Goal of the exercise: Print out each entry below exactly; do not carry over any image.
━━━━━ Source information
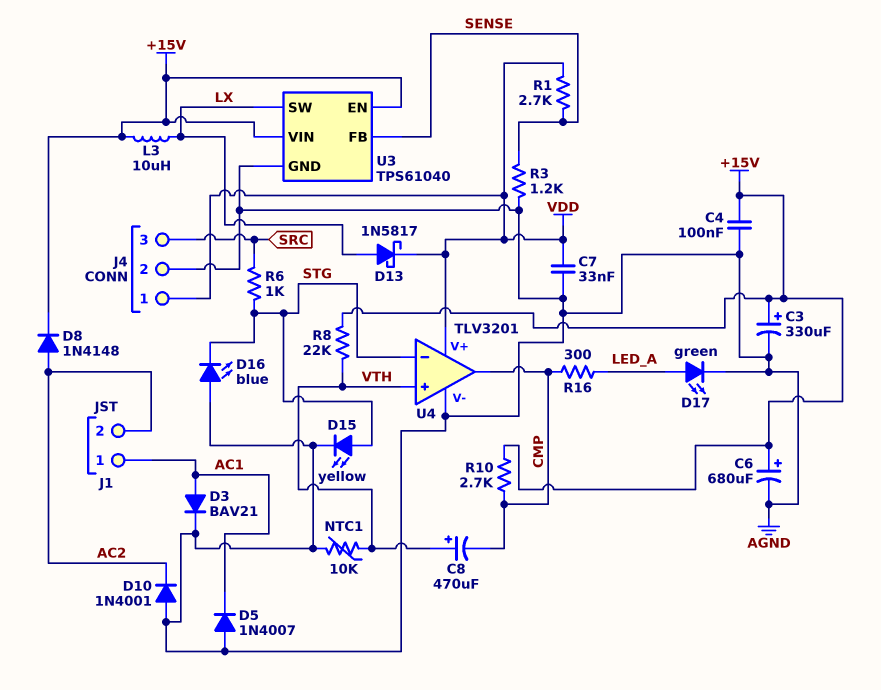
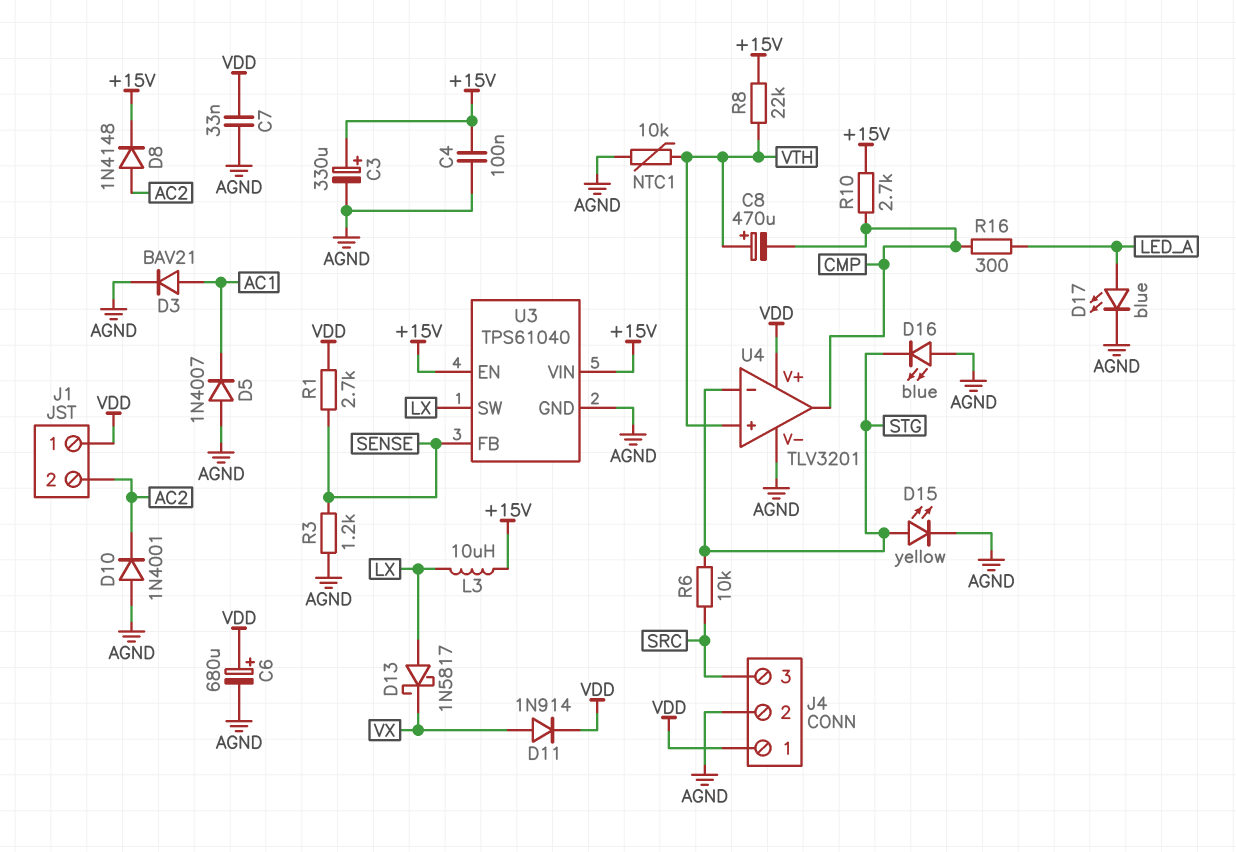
C6: 680uF (plus +15V, minus AGND) -> 680uF (plus VDD, minus AGND)
D11: none -> diode 1N914 (A VX, K VDD)
D13: schottky 1N5817 (A LX, K VDD) -> schottky 1N5817 (A LX, K VX)
D17: LED green (A LED_A, K AGND) -> LED blue (A LED_A, K AGND)
J1 pin 1: AC1 -> VDD
R6: 1k (SRC, STG) -> 10k (SRC, STG)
━━━━━━━━━━
Task answer:
C6: 680uF (plus +15V, minus AGND) -> 680uF (plus VDD, minus AGND)
D11: none -> diode 1N914 (A VX, K VDD)
D13: schottky 1N5817 (A LX, K VDD) -> schottky 1N5817 (A LX, K VX)
D17: LED green (A LED_A, K AGND) -> LED blue (A LED_A, K AGND)
J1 pin 1: AC1 -> VDD
R6: 1k (SRC, STG) -> 10k (SRC, STG)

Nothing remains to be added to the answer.